(Collected data)

+ + + + +

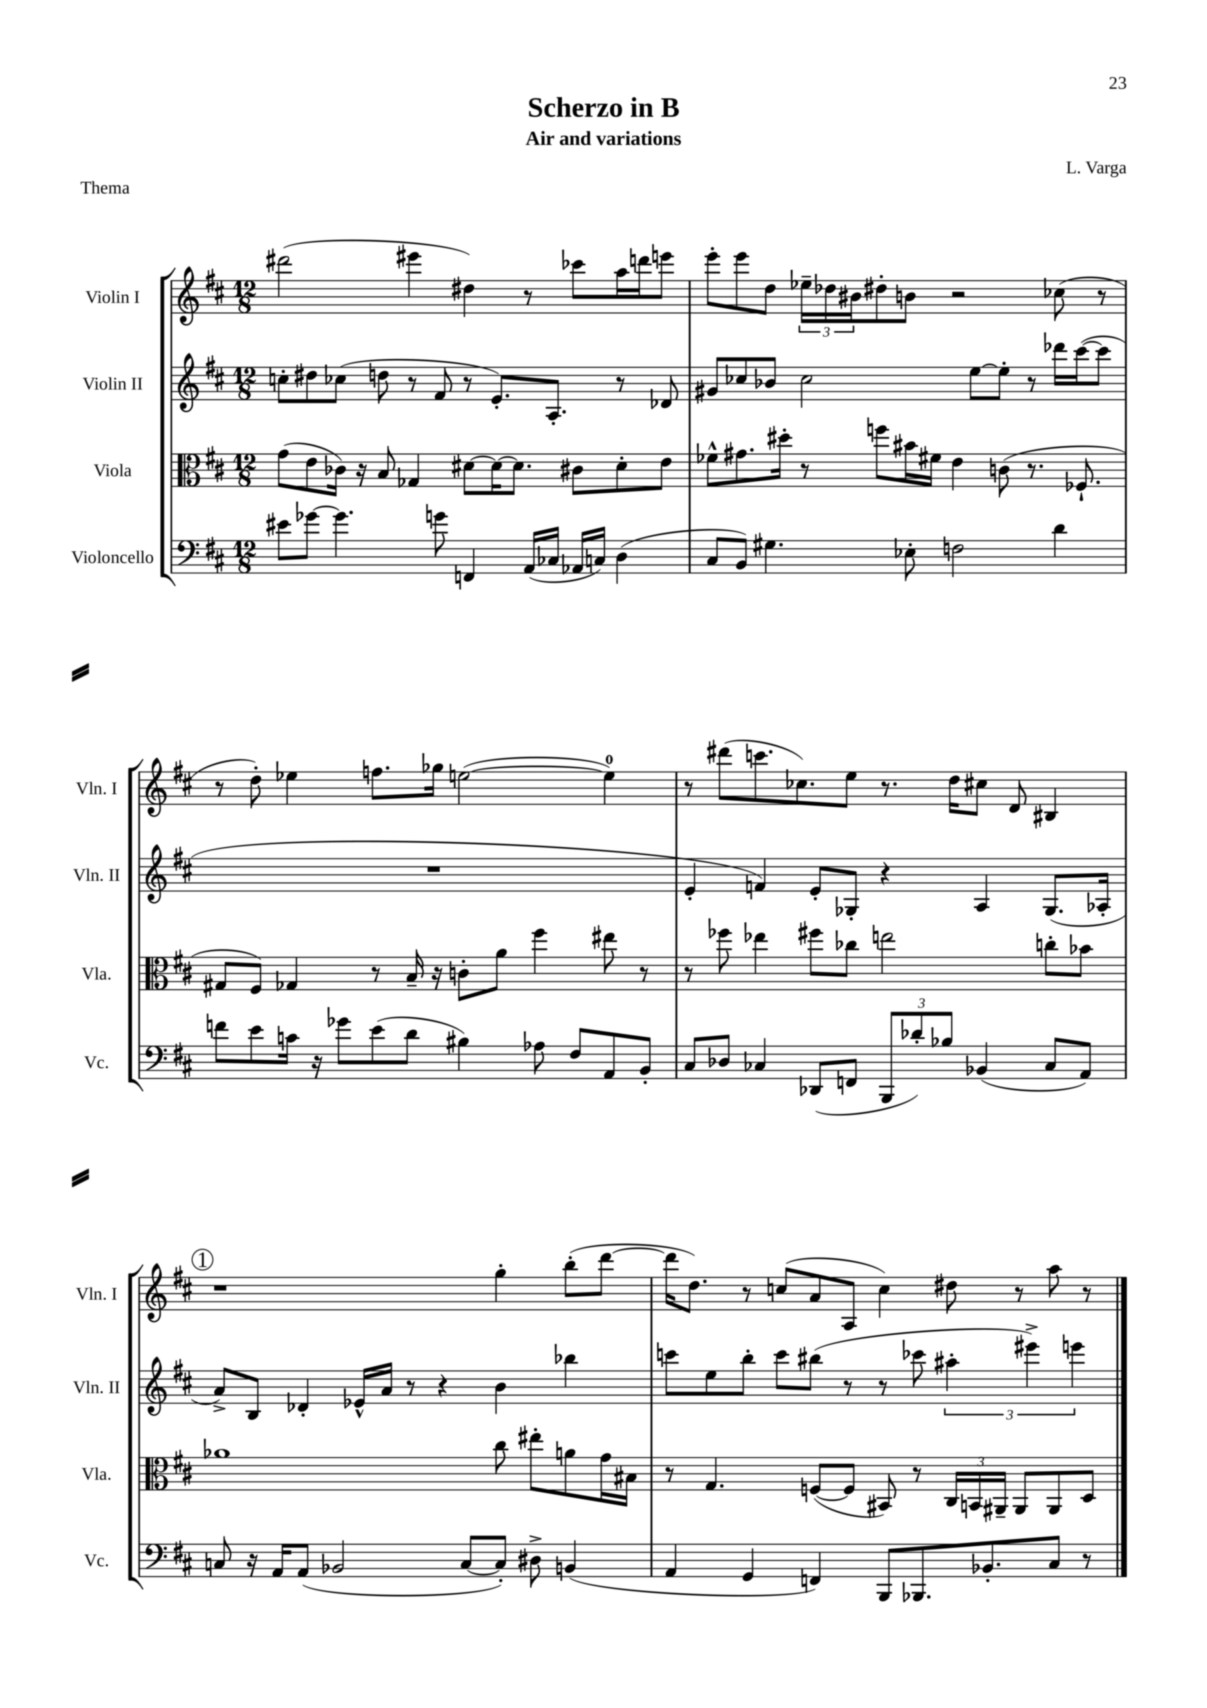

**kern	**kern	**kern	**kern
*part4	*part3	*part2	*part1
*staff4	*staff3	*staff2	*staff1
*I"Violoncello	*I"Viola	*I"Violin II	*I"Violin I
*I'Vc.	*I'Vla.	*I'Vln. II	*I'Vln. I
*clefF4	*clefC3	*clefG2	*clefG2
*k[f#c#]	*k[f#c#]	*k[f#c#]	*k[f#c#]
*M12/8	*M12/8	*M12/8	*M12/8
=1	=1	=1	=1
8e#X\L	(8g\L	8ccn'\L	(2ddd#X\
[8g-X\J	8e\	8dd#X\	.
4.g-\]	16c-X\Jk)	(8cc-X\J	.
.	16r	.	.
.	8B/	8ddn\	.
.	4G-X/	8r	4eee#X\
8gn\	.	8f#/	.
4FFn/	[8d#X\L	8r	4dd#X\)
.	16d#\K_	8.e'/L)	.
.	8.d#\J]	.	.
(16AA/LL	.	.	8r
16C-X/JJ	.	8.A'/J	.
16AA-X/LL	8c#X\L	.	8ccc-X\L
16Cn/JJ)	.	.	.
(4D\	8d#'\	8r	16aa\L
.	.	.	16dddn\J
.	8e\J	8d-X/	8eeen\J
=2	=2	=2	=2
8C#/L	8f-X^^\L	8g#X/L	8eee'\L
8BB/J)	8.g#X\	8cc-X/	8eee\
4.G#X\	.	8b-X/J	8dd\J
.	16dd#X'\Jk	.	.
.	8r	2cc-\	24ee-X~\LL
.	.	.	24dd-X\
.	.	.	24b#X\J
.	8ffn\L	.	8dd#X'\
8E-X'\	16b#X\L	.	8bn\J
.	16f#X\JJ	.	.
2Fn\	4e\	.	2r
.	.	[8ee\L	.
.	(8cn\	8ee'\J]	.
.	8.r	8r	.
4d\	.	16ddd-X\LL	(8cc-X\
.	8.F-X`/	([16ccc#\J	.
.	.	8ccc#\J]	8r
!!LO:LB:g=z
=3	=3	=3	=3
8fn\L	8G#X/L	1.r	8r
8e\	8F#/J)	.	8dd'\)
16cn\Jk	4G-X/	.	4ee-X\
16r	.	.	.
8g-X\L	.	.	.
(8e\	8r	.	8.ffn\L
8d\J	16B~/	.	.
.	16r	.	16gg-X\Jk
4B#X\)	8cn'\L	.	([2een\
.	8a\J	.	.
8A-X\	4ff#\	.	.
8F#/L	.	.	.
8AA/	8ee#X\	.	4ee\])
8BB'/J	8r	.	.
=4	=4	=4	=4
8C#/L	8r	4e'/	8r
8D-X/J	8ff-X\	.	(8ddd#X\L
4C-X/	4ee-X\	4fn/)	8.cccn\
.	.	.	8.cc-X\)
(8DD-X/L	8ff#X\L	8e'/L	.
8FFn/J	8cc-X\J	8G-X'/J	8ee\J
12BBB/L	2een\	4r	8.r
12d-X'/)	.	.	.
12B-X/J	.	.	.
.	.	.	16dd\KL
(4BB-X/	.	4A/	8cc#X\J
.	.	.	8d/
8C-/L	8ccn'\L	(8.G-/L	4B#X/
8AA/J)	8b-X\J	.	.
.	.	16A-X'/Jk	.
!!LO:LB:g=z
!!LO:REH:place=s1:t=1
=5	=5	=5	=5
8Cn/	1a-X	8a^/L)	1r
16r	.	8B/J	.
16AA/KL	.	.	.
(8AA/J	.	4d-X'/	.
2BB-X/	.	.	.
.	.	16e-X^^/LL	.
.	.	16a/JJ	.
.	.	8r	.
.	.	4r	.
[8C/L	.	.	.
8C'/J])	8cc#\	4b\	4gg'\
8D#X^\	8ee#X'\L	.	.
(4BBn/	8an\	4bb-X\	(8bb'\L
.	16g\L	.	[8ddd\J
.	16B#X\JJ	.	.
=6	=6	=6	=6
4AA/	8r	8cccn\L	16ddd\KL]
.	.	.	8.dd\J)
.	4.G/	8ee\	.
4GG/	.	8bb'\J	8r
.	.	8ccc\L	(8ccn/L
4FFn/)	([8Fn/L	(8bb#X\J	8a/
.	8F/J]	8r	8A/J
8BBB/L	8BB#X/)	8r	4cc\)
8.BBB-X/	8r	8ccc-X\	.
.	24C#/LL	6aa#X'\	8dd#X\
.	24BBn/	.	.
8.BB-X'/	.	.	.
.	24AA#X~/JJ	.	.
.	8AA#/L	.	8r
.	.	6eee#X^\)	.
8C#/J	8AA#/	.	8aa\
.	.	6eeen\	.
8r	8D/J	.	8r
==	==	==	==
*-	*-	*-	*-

+ + + + +

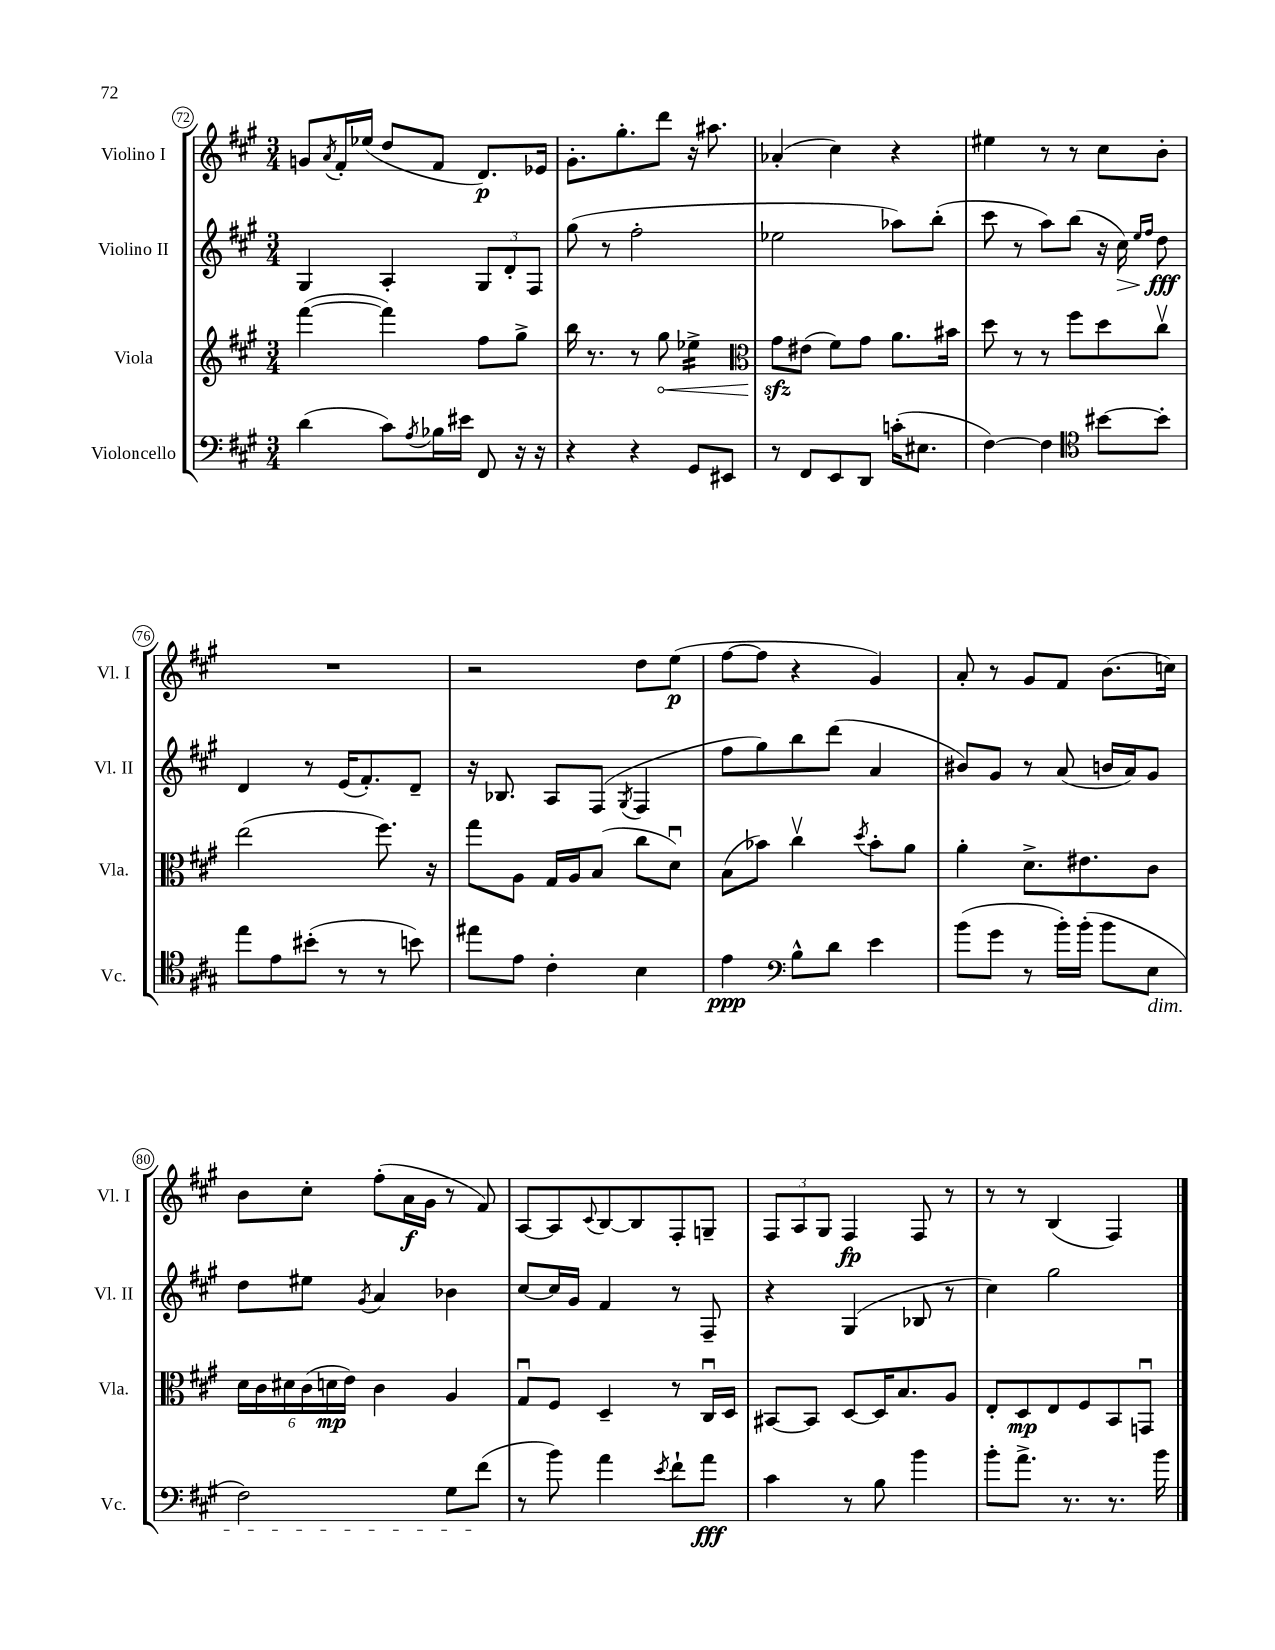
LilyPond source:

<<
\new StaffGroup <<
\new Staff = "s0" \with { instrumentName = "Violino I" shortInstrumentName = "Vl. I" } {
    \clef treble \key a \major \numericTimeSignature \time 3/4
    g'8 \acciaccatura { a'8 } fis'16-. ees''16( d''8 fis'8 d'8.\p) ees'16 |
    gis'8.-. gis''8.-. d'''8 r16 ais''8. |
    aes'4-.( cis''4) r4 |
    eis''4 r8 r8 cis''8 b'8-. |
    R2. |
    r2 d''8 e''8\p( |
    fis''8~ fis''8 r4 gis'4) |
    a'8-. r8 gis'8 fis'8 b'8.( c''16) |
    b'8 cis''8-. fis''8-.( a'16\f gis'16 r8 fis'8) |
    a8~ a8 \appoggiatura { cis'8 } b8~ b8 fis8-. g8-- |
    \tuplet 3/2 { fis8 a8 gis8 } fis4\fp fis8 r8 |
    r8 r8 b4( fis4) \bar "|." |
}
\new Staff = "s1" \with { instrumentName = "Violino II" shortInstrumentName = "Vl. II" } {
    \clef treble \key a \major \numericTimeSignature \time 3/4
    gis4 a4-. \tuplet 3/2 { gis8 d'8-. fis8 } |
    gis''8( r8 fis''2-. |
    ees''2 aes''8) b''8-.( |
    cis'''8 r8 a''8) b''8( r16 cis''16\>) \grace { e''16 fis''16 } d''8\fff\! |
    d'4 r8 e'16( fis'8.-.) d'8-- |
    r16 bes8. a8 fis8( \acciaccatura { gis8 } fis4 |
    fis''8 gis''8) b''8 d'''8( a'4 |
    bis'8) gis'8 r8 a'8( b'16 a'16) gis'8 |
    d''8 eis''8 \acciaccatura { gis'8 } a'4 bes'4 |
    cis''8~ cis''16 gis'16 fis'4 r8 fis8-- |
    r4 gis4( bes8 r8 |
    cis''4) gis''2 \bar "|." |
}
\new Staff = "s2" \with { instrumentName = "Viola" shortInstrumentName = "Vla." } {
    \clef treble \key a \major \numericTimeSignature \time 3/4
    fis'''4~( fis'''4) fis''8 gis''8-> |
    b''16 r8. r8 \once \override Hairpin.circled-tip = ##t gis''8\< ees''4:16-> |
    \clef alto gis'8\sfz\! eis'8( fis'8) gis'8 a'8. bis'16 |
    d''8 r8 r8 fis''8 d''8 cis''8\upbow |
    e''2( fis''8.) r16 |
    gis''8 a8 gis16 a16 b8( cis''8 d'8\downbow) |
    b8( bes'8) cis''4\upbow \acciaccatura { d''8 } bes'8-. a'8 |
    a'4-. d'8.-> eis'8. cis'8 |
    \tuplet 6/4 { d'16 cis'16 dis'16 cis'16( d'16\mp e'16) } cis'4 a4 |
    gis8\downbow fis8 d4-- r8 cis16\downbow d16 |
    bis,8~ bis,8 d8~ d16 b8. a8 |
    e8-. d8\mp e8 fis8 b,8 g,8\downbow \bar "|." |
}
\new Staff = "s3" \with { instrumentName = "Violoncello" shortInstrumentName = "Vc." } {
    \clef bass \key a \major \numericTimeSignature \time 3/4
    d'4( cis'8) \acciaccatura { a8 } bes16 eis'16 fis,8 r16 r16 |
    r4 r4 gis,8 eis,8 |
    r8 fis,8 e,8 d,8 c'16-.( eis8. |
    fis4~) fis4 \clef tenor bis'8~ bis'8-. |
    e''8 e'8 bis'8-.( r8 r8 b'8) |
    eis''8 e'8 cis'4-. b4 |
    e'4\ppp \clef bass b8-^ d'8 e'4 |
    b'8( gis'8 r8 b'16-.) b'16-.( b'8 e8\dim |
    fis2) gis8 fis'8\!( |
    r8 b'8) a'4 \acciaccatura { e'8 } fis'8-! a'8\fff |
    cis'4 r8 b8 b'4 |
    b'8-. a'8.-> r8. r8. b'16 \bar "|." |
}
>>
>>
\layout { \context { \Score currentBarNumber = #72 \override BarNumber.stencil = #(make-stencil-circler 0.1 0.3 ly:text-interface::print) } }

+ + + + +

What you should do -
Count the lines in the entries above that contain the string "bass". Reply with only the number.

Exercise answer -
2